*** Begin section ***
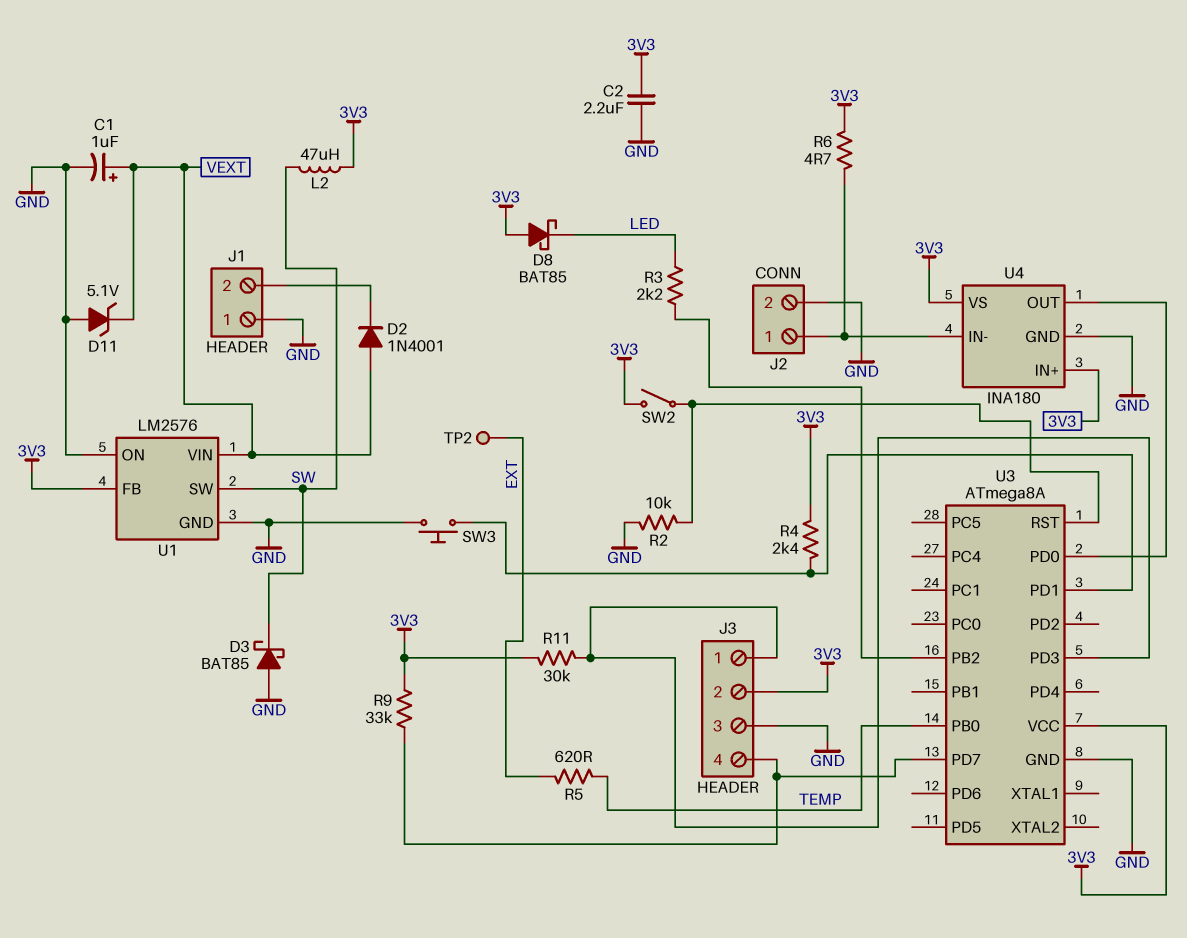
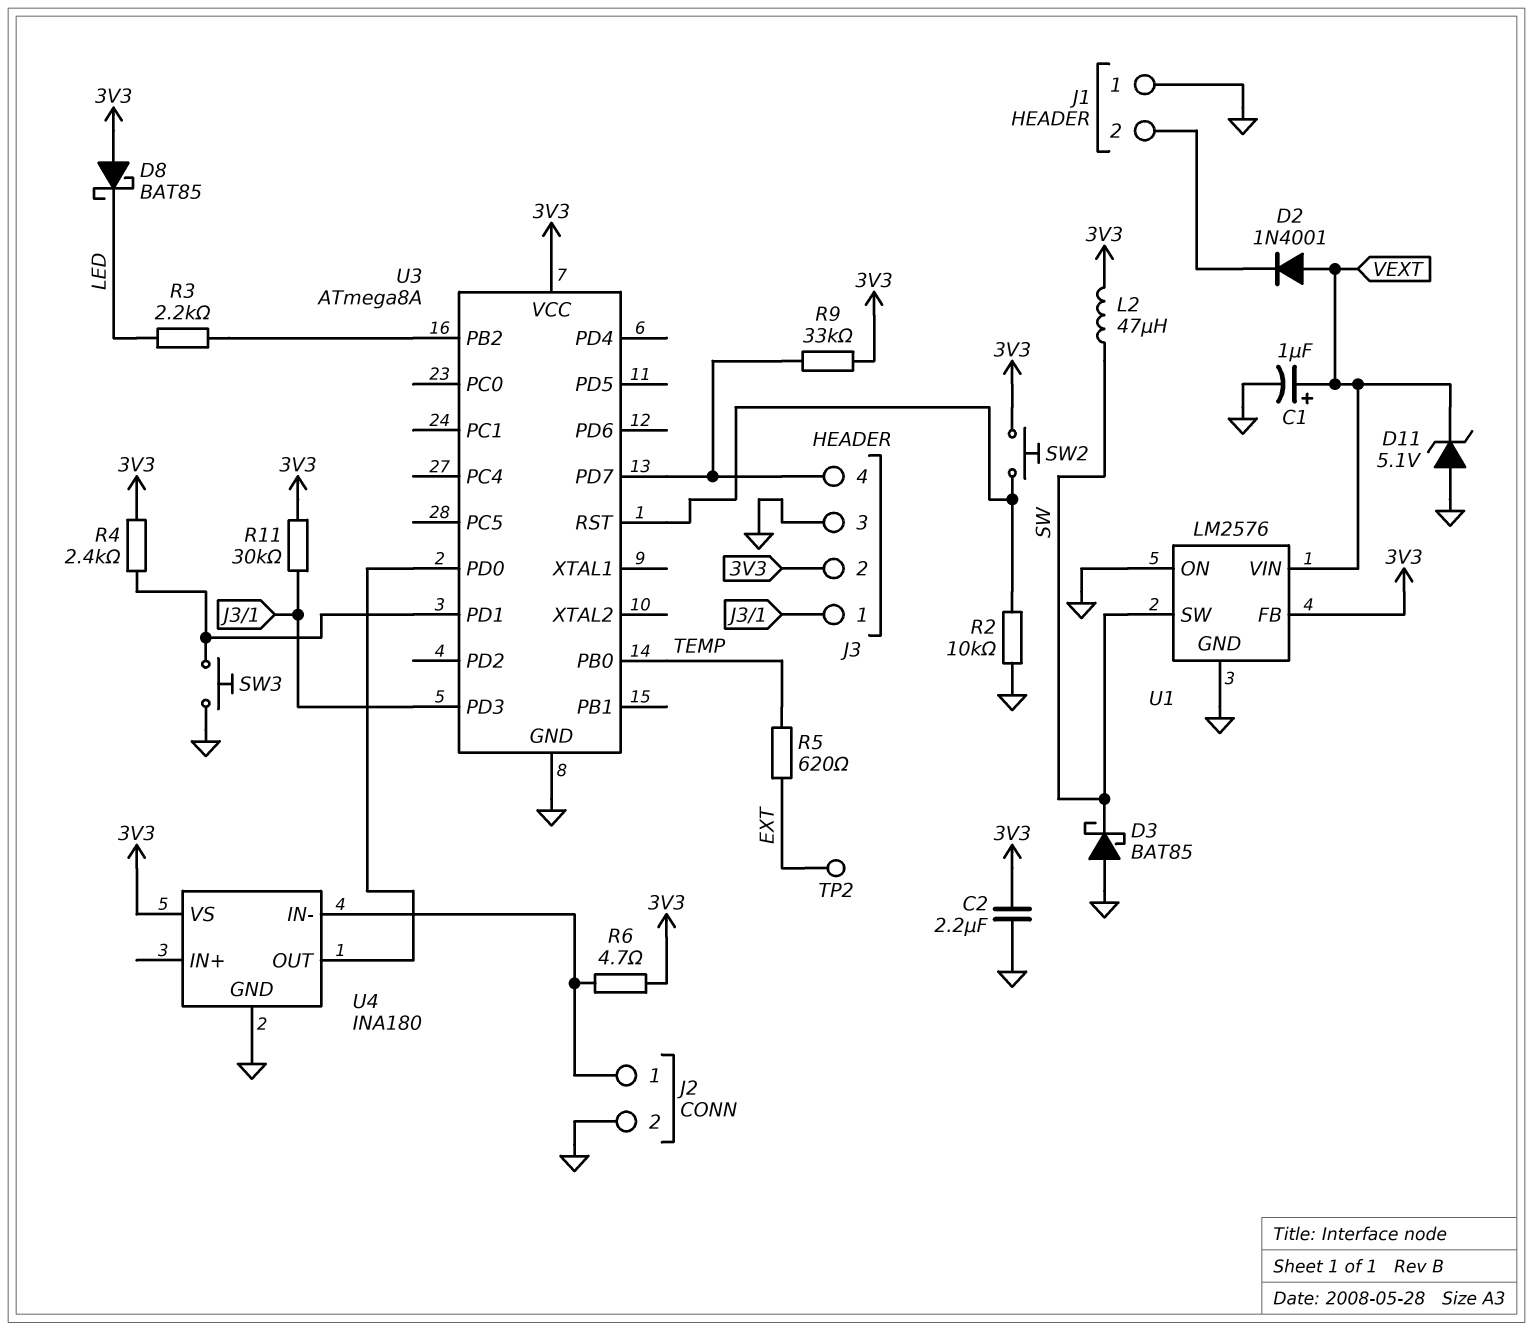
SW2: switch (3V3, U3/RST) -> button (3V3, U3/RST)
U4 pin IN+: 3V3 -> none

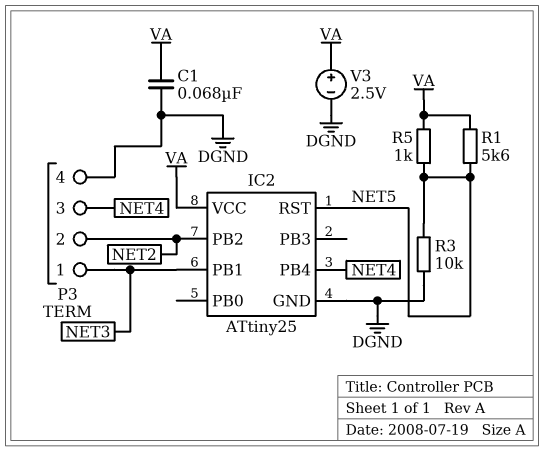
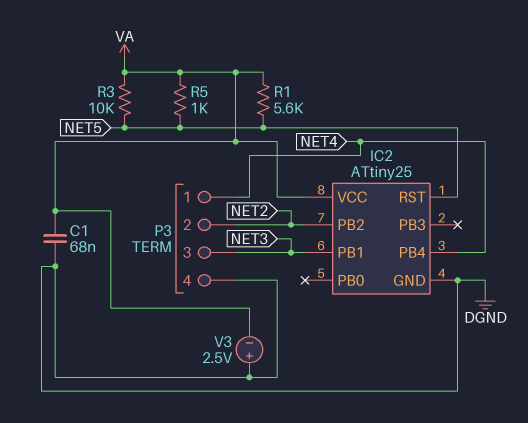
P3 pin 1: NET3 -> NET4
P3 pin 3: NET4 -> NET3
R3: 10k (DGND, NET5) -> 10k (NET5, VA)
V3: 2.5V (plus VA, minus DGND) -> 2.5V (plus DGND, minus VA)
*** End section ***
WHAT THE EXERCISE ASKS
Reproduce the records exactly, images excluded.

PROBLEM SOLUTION
SW2: switch (3V3, U3/RST) -> button (3V3, U3/RST)
U4 pin IN+: 3V3 -> none

P3 pin 1: NET3 -> NET4
P3 pin 3: NET4 -> NET3
R3: 10k (DGND, NET5) -> 10k (NET5, VA)
V3: 2.5V (plus VA, minus DGND) -> 2.5V (plus DGND, minus VA)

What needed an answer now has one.